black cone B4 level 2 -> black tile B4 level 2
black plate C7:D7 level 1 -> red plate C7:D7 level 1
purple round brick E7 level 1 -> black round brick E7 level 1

_____

WHAT THE TASK ASKS = Each line above must be reproduced exactly.

RESULT FOR THIS TASK =
black cone B4 level 2 -> black tile B4 level 2
black plate C7:D7 level 1 -> red plate C7:D7 level 1
purple round brick E7 level 1 -> black round brick E7 level 1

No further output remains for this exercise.